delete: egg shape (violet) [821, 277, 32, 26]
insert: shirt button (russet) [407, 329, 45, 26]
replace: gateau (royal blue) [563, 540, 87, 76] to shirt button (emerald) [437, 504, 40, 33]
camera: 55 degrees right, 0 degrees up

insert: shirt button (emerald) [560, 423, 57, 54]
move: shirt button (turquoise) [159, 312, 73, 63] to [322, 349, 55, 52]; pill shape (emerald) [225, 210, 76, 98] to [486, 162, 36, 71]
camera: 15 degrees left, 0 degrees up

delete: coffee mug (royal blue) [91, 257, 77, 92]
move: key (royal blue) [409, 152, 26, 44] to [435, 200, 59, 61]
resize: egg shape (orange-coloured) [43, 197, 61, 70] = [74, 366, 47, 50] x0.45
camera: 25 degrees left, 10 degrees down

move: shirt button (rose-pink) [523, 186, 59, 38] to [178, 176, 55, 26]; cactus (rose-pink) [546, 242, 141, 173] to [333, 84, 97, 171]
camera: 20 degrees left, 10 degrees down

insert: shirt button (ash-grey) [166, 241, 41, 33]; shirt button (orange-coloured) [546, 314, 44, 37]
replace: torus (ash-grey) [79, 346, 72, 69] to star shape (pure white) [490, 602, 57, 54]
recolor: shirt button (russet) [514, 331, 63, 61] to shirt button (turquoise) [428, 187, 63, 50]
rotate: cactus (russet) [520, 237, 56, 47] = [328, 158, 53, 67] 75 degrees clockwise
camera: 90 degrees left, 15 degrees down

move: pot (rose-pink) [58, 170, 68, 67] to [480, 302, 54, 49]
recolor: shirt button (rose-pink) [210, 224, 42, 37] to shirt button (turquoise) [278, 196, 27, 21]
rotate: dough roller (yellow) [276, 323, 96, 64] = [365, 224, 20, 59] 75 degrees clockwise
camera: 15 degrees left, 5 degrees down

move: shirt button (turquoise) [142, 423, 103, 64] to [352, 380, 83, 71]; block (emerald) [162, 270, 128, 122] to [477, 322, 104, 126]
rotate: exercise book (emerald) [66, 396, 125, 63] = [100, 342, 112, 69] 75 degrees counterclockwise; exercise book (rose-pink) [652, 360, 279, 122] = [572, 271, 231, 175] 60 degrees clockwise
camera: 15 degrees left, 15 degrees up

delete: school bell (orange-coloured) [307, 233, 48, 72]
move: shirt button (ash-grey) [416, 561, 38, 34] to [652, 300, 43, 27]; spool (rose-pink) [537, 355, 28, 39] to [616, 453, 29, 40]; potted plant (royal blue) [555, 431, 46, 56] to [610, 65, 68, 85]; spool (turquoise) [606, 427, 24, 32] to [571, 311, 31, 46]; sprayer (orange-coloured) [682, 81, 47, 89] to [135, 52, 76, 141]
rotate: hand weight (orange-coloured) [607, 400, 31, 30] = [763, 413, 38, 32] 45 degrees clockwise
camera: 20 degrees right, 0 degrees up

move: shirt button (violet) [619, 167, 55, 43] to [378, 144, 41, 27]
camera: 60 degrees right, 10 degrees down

········

YOUR OBJECTIVE =
Return the lines exactly as they stand, please. Start at the top of the material and finish with the line where "camera: 20 degrees left, 10 degrees down" appears.

WRITTEN SOLUTION =
delete: egg shape (violet) [821, 277, 32, 26]
insert: shirt button (russet) [407, 329, 45, 26]
replace: gateau (royal blue) [563, 540, 87, 76] to shirt button (emerald) [437, 504, 40, 33]
camera: 55 degrees right, 0 degrees up

insert: shirt button (emerald) [560, 423, 57, 54]
move: shirt button (turquoise) [159, 312, 73, 63] to [322, 349, 55, 52]; pill shape (emerald) [225, 210, 76, 98] to [486, 162, 36, 71]
camera: 15 degrees left, 0 degrees up

delete: coffee mug (royal blue) [91, 257, 77, 92]
move: key (royal blue) [409, 152, 26, 44] to [435, 200, 59, 61]
resize: egg shape (orange-coloured) [43, 197, 61, 70] = [74, 366, 47, 50] x0.45
camera: 25 degrees left, 10 degrees down

move: shirt button (rose-pink) [523, 186, 59, 38] to [178, 176, 55, 26]; cactus (rose-pink) [546, 242, 141, 173] to [333, 84, 97, 171]
camera: 20 degrees left, 10 degrees down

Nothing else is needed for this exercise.